_What to work on_
Show the lines below that contain the string "black".
== Records for this task
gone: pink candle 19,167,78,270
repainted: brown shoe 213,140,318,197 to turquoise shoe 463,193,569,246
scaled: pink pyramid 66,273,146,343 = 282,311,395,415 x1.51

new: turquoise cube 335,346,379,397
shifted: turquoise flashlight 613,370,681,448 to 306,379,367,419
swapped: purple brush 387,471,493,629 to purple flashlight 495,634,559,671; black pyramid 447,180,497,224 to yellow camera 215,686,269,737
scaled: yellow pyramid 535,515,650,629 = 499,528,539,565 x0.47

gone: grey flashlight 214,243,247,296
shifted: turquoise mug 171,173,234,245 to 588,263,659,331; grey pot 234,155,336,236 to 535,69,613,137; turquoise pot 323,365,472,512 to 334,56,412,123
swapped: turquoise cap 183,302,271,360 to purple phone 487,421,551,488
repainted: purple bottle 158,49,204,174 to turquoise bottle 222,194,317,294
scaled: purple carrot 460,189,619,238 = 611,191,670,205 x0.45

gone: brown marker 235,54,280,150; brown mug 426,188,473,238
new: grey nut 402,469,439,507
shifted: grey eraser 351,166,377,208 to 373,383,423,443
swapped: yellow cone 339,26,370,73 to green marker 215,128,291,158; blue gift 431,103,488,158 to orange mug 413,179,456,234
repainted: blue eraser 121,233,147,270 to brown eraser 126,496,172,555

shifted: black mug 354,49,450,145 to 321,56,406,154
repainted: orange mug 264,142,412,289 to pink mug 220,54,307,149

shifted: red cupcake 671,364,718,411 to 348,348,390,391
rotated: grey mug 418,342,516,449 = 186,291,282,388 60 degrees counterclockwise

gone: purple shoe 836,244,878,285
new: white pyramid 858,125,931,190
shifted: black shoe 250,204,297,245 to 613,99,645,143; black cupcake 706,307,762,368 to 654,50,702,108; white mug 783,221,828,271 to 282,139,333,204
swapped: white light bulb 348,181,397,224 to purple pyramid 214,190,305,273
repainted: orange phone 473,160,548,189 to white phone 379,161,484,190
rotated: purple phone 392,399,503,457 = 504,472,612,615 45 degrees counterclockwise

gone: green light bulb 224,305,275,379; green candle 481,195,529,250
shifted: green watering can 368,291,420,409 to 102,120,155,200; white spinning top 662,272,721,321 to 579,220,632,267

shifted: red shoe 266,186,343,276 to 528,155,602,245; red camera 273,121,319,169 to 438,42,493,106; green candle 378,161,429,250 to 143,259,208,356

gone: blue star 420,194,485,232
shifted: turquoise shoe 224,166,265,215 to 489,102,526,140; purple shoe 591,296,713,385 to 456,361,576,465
====
_Answer section_
swapped: purple brush 387,471,493,629 to purple flashlight 495,634,559,671; black pyramid 447,180,497,224 to yellow camera 215,686,269,737
shifted: black mug 354,49,450,145 to 321,56,406,154
shifted: black shoe 250,204,297,245 to 613,99,645,143; black cupcake 706,307,762,368 to 654,50,702,108; white mug 783,221,828,271 to 282,139,333,204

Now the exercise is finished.